▶ [Exercise prompt] What follows is a set of records. Retype them exactly, leaving out the pictures.

▶ [Supplied records]
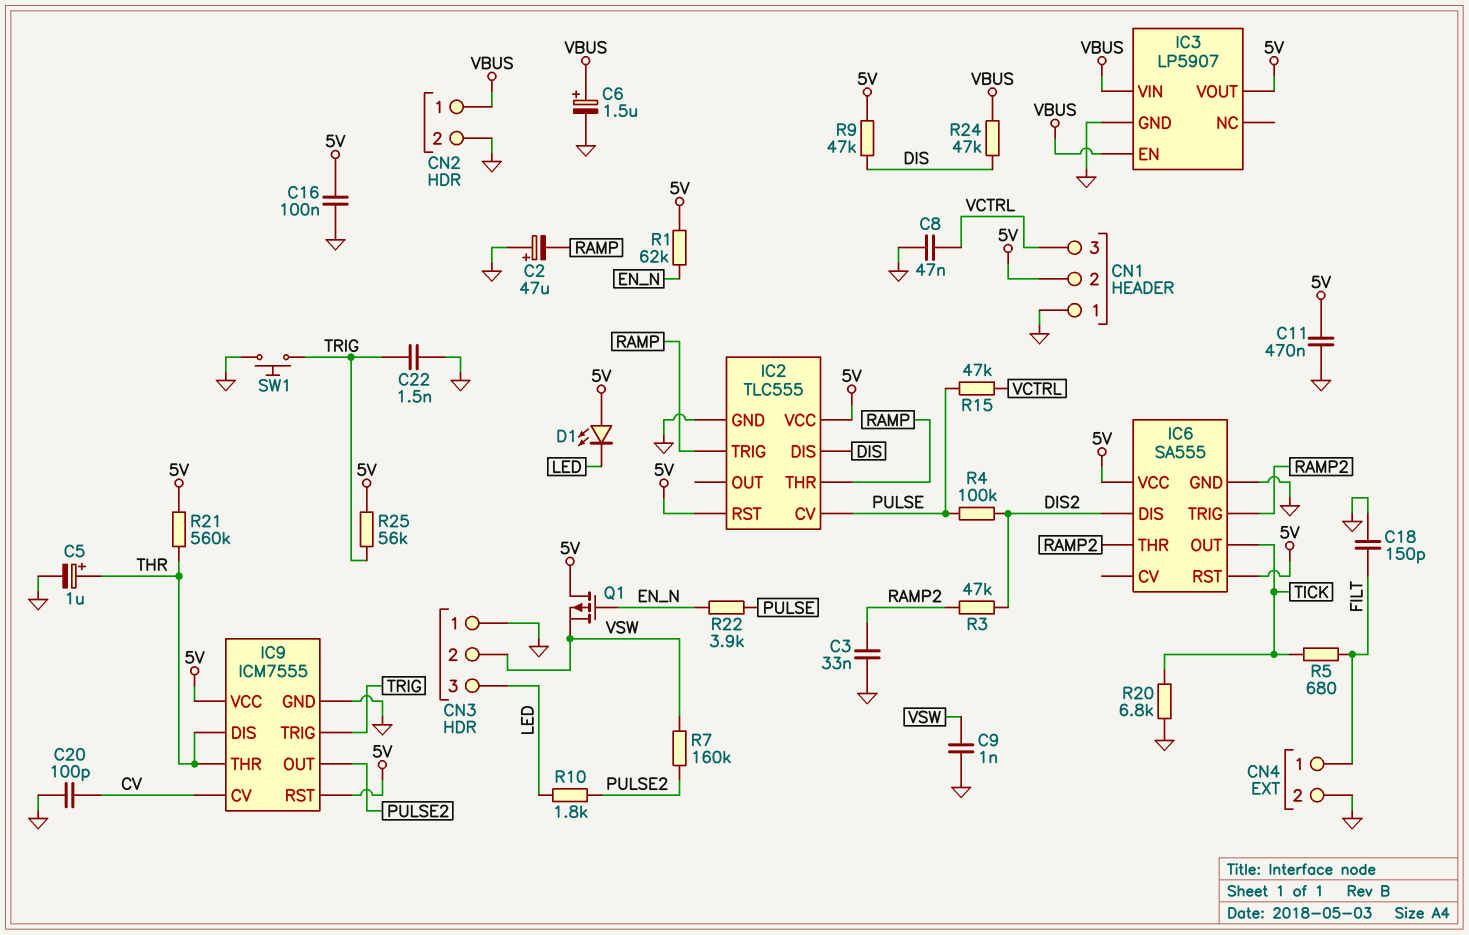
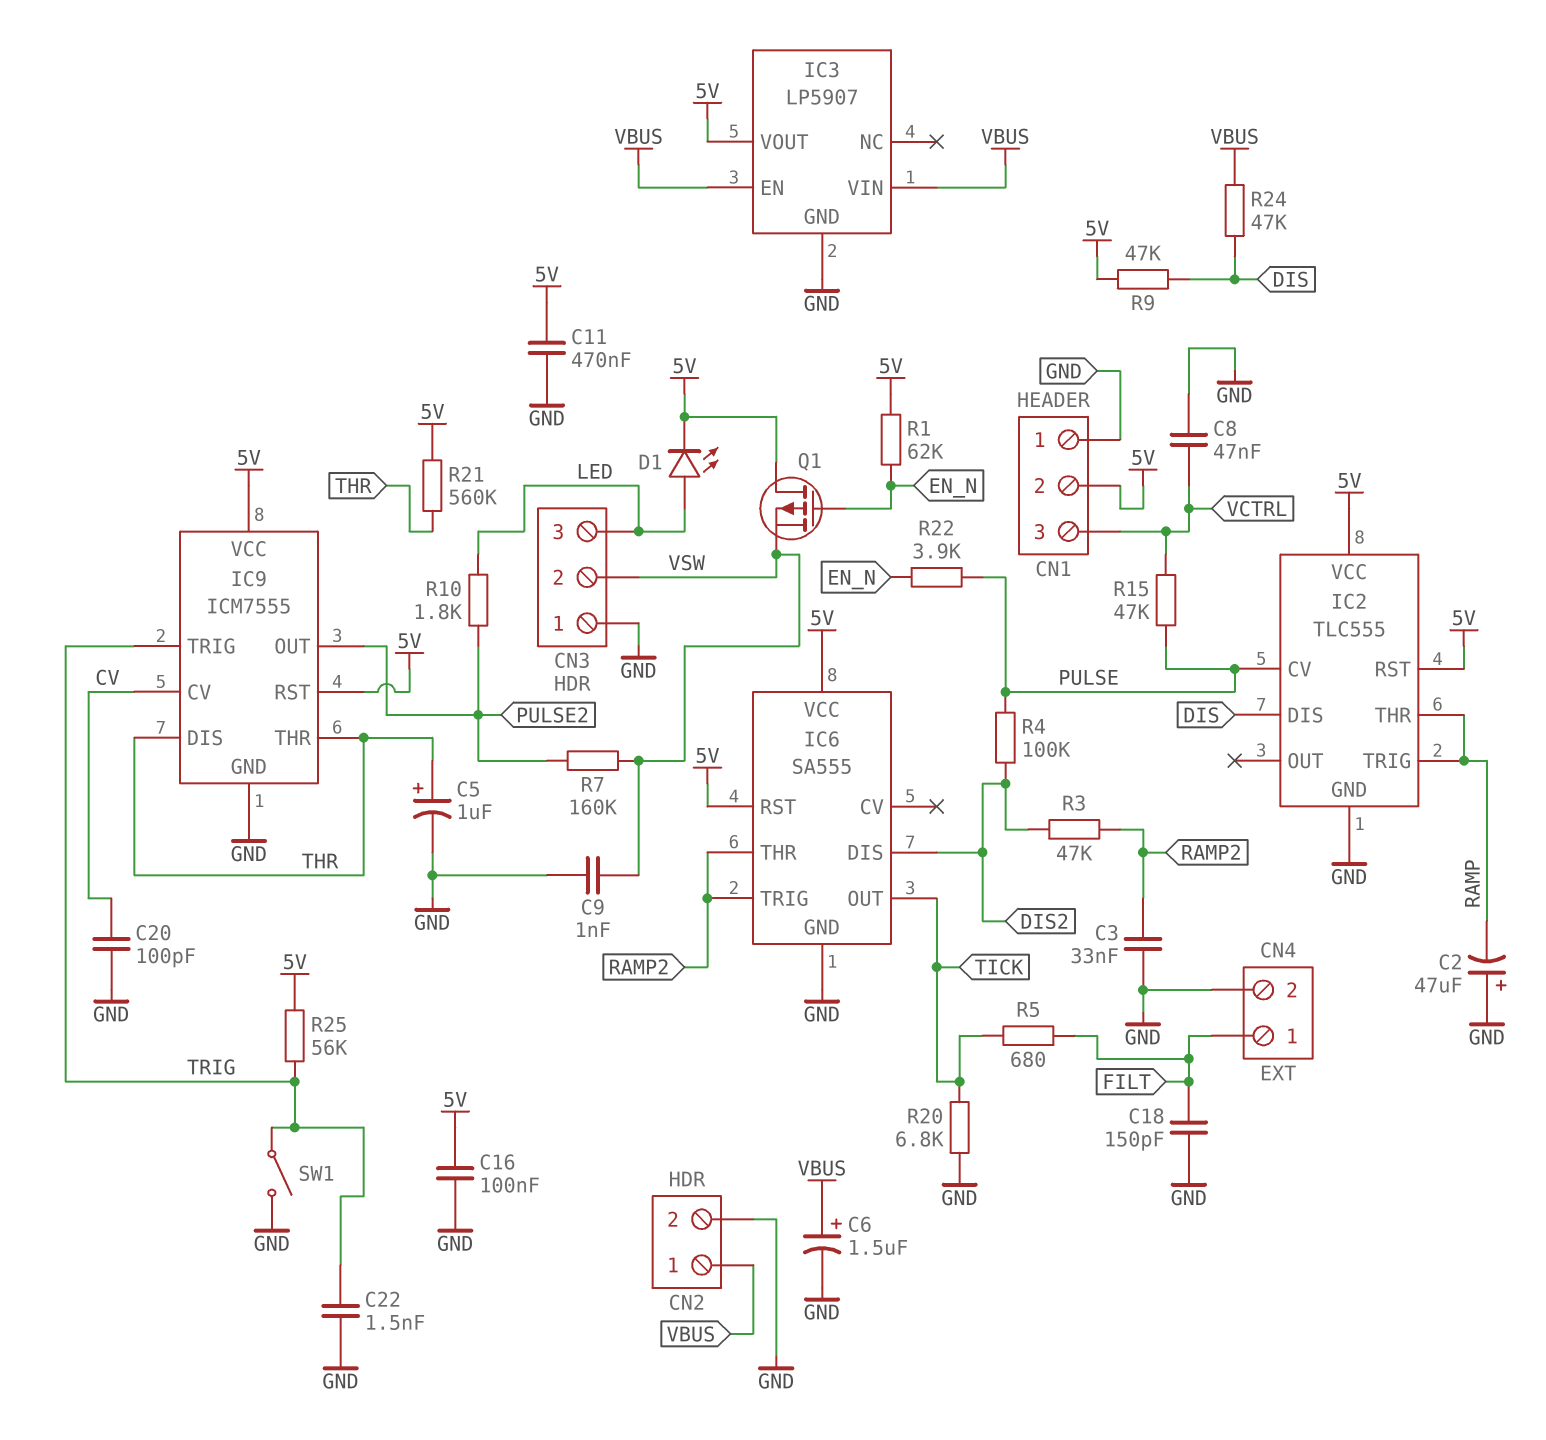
D1: LED (A 5V, K LED) -> LED (A LED, K 5V)
SW1: button (GND, TRIG) -> switch (GND, TRIG)

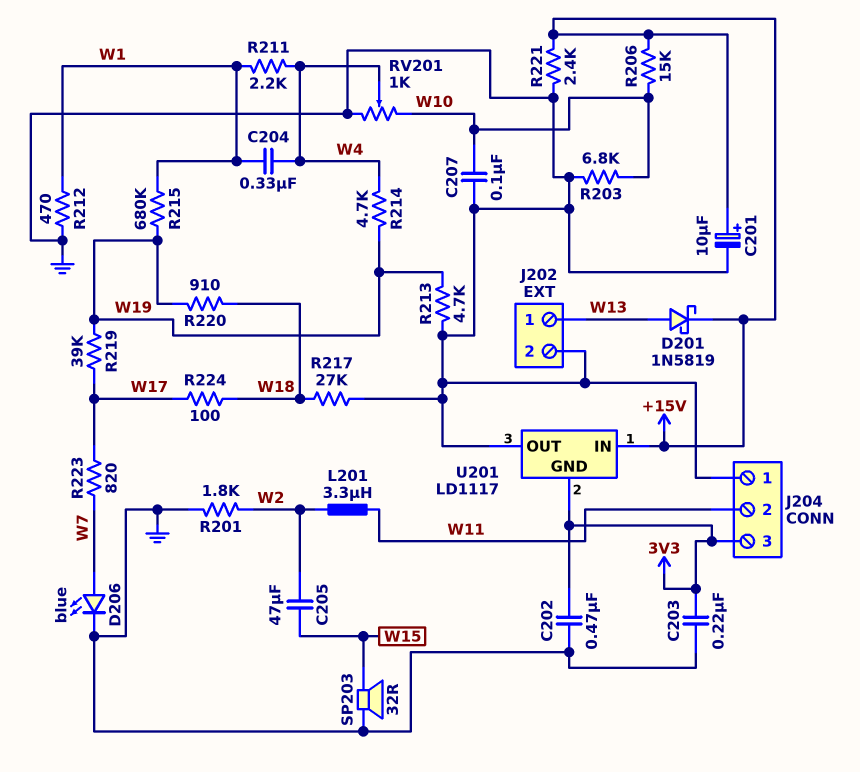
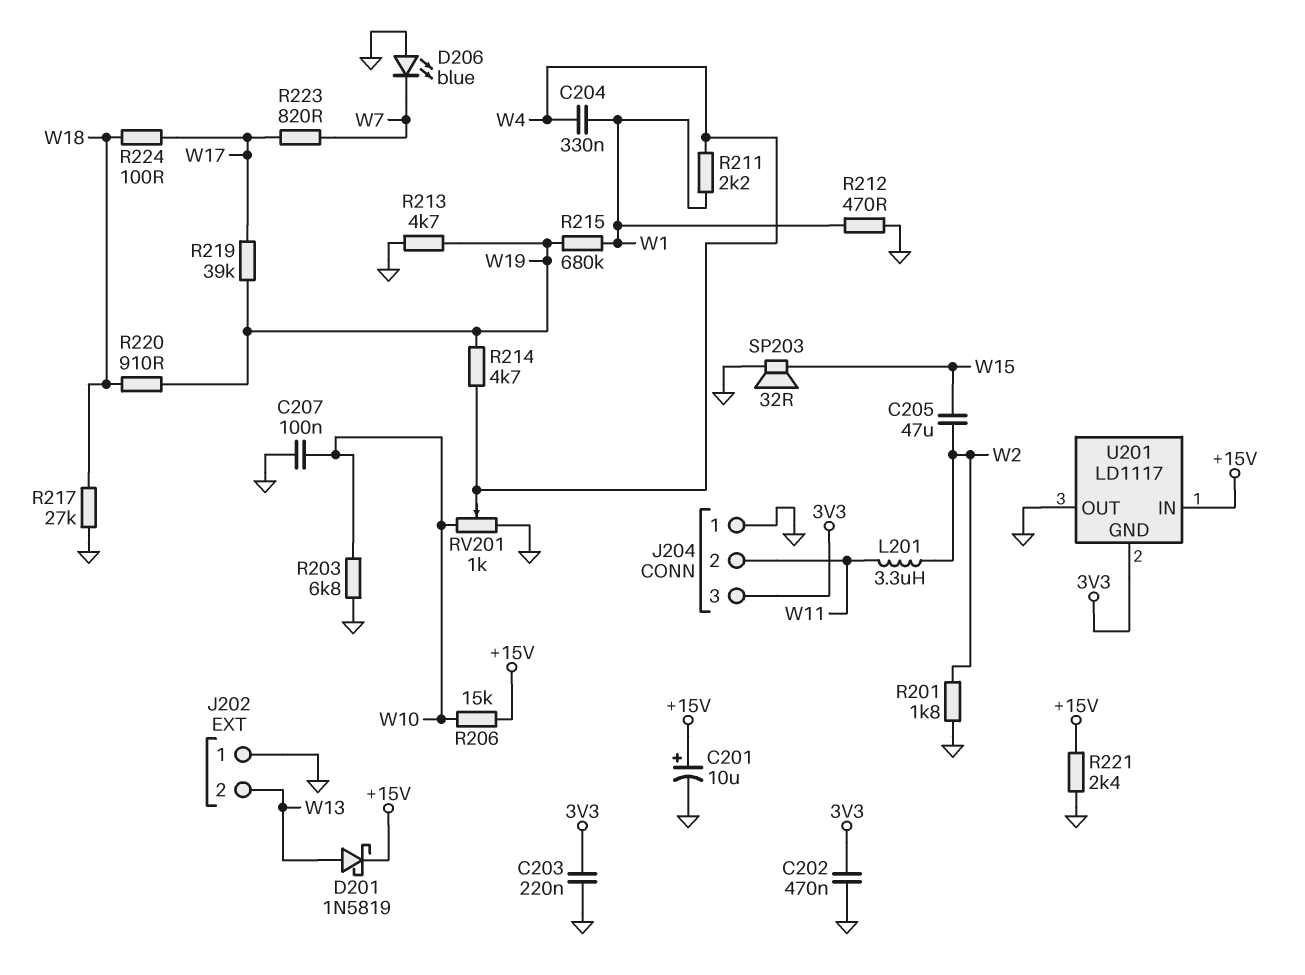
D206: LED blue (A W7, K GND) -> LED blue (A GND, K W7)
J202 pin 1: W13 -> GND
J202 pin 2: GND -> W13

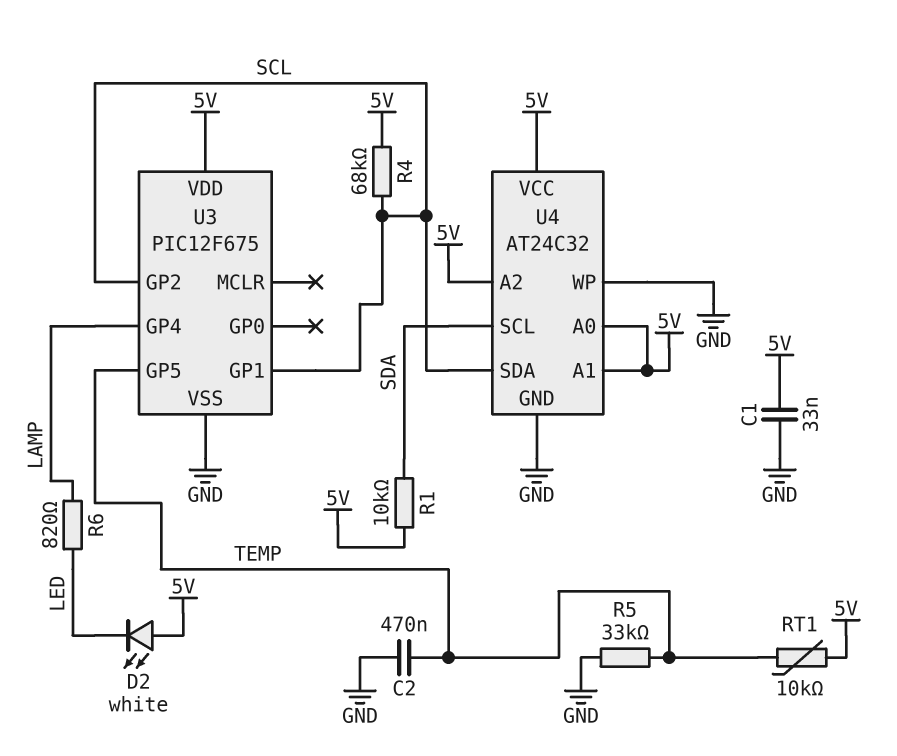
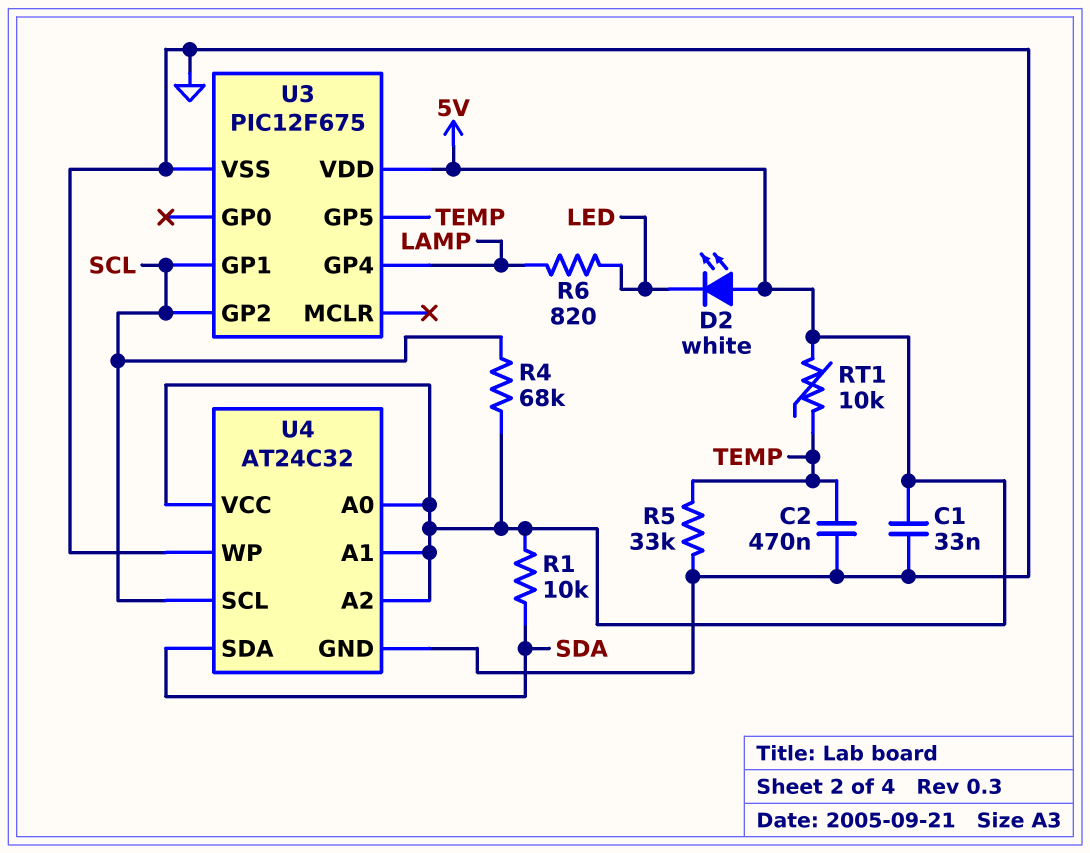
U4 pin SCL: SDA -> SCL
U4 pin SDA: SCL -> SDA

▶ [Response area]
D1: LED (A 5V, K LED) -> LED (A LED, K 5V)
SW1: button (GND, TRIG) -> switch (GND, TRIG)

D206: LED blue (A W7, K GND) -> LED blue (A GND, K W7)
J202 pin 1: W13 -> GND
J202 pin 2: GND -> W13

U4 pin SCL: SDA -> SCL
U4 pin SDA: SCL -> SDA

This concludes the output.